Data to examine -
::::

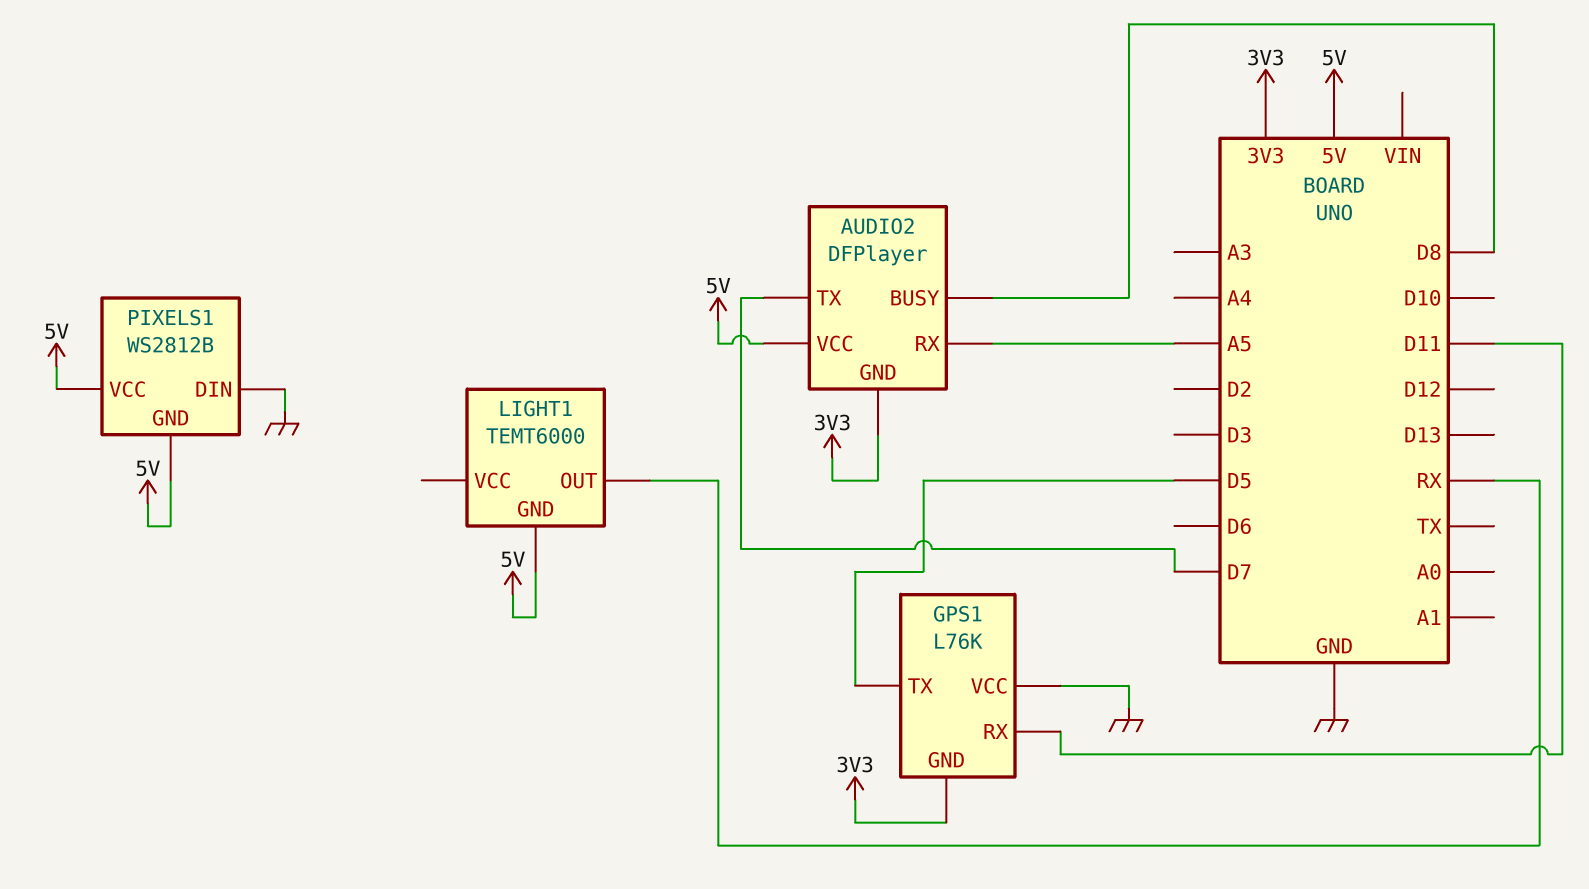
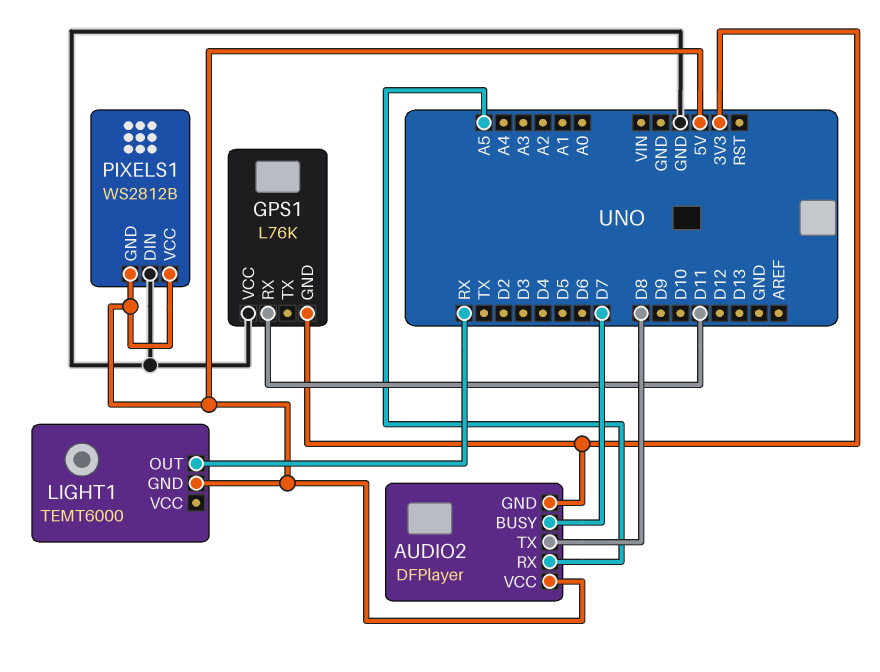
AUDIO2 pin BUSY: D8 -> D7
AUDIO2 pin TX: D7 -> D8
GPS1 pin TX: D5 -> none

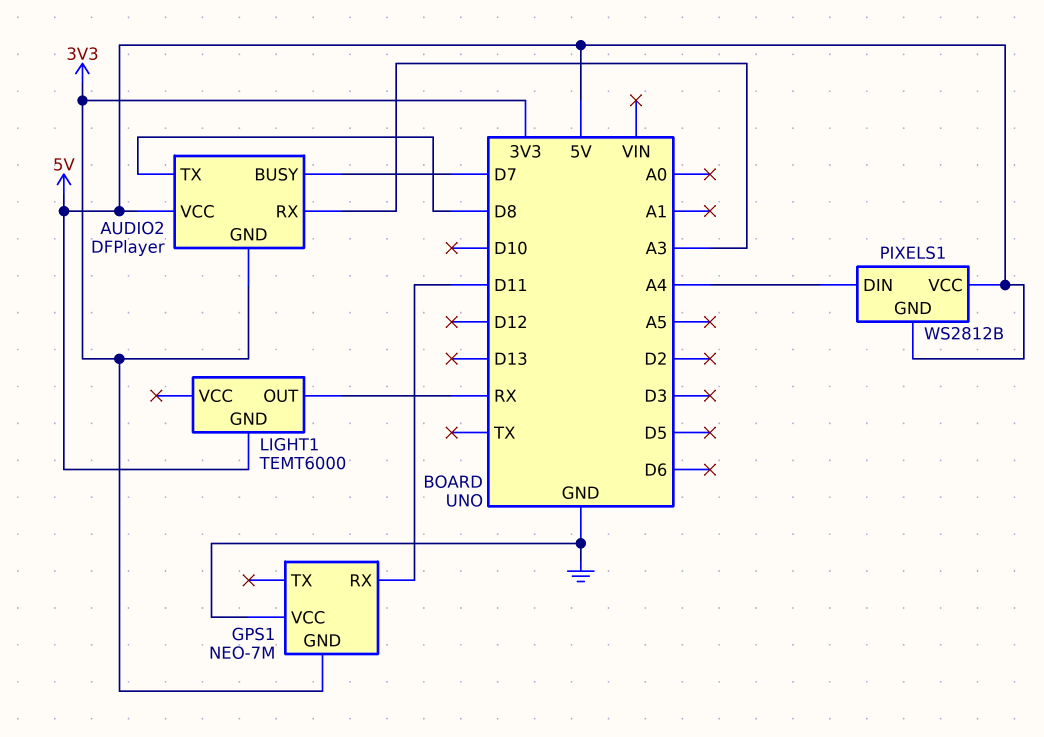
AUDIO2 pin RX: A5 -> A3
GPS1: L76K -> NEO-7M
PIXELS1 pin DIN: GND -> A4

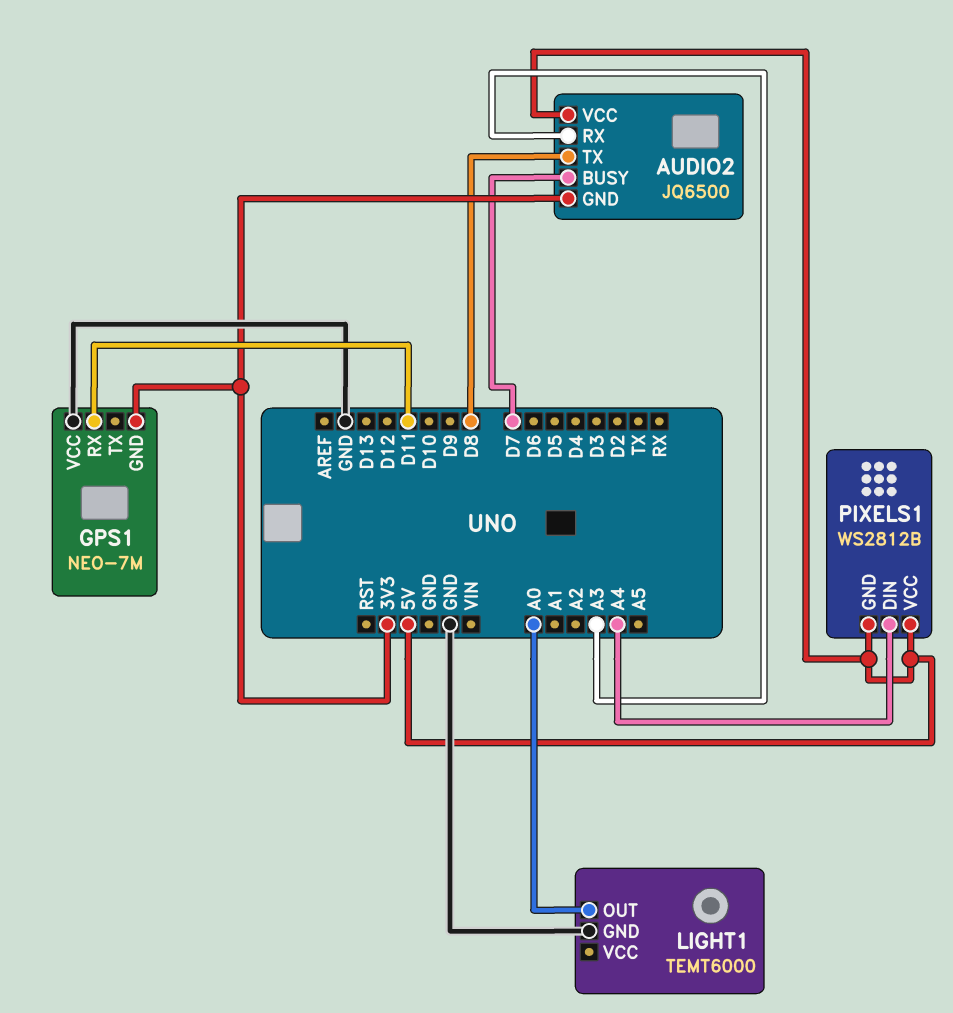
AUDIO2: DFPlayer -> JQ6500
LIGHT1 pin GND: 5V -> GND
LIGHT1 pin OUT: RX -> A0

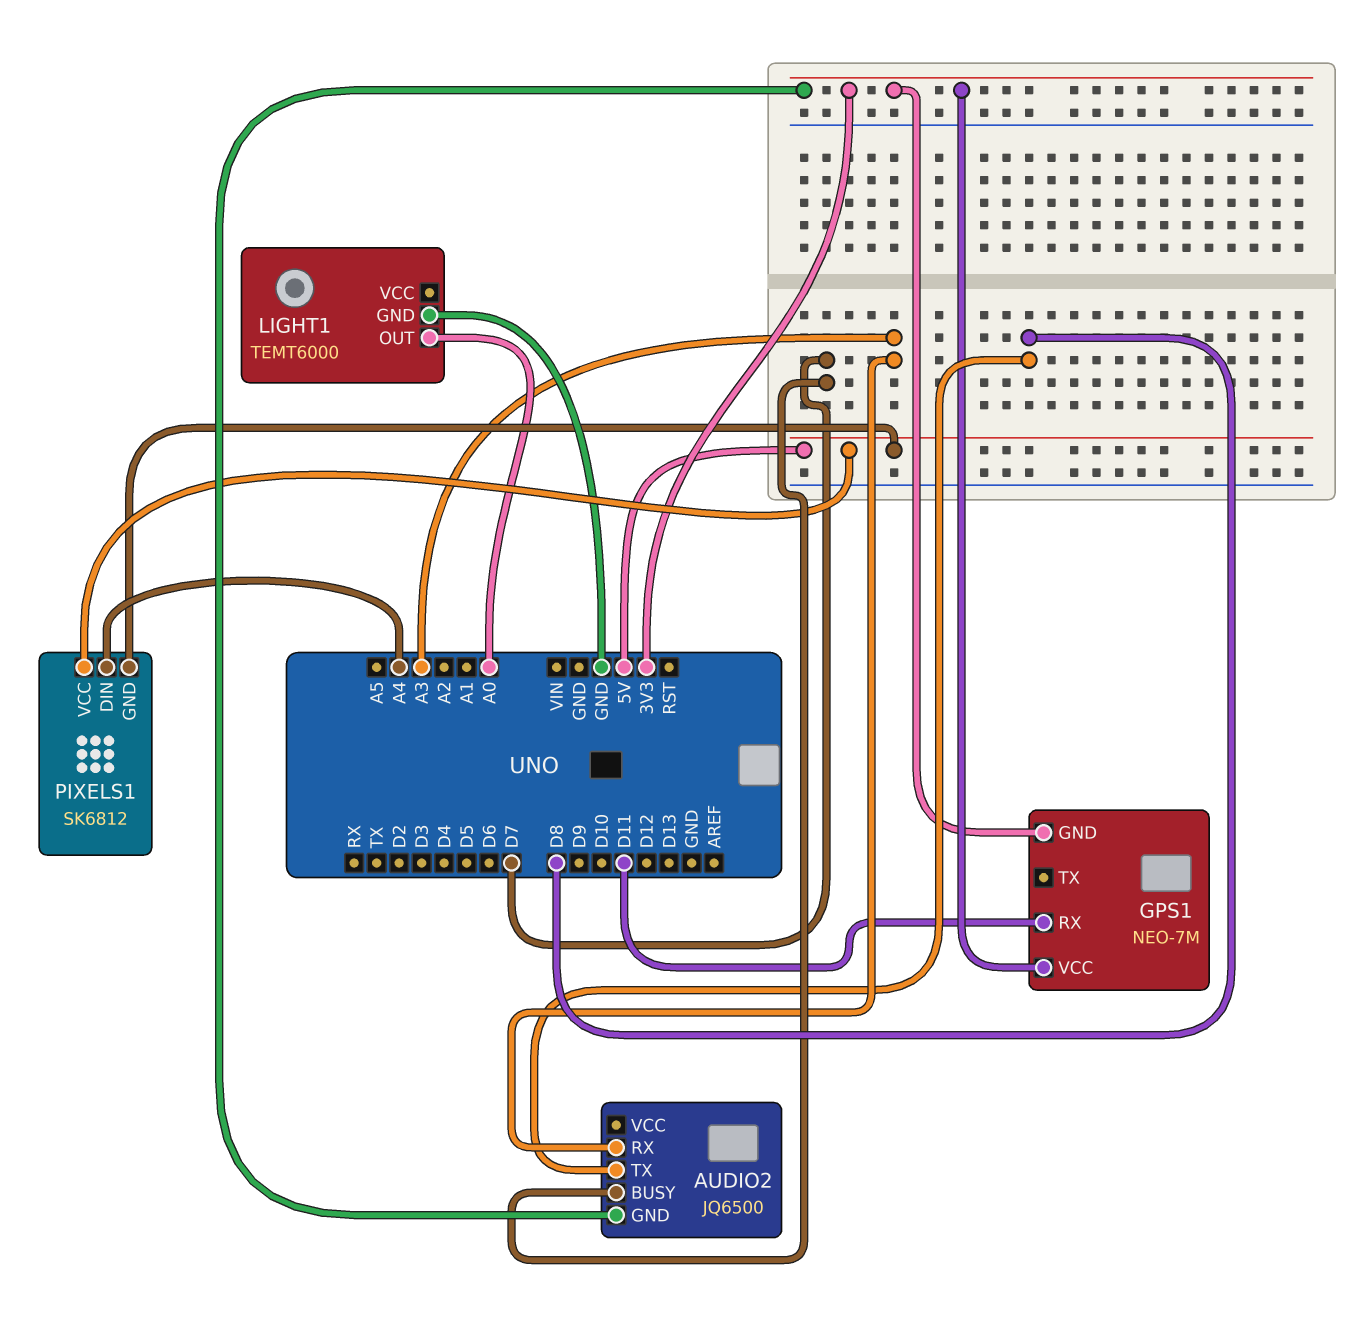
AUDIO2 pin VCC: 5V -> none
GPS1 pin VCC: GND -> 3V3
PIXELS1: WS2812B -> SK6812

::::

Work instruction - Copy each line from the records above that includes the string "none".

Response box -
GPS1 pin TX: D5 -> none
AUDIO2 pin VCC: 5V -> none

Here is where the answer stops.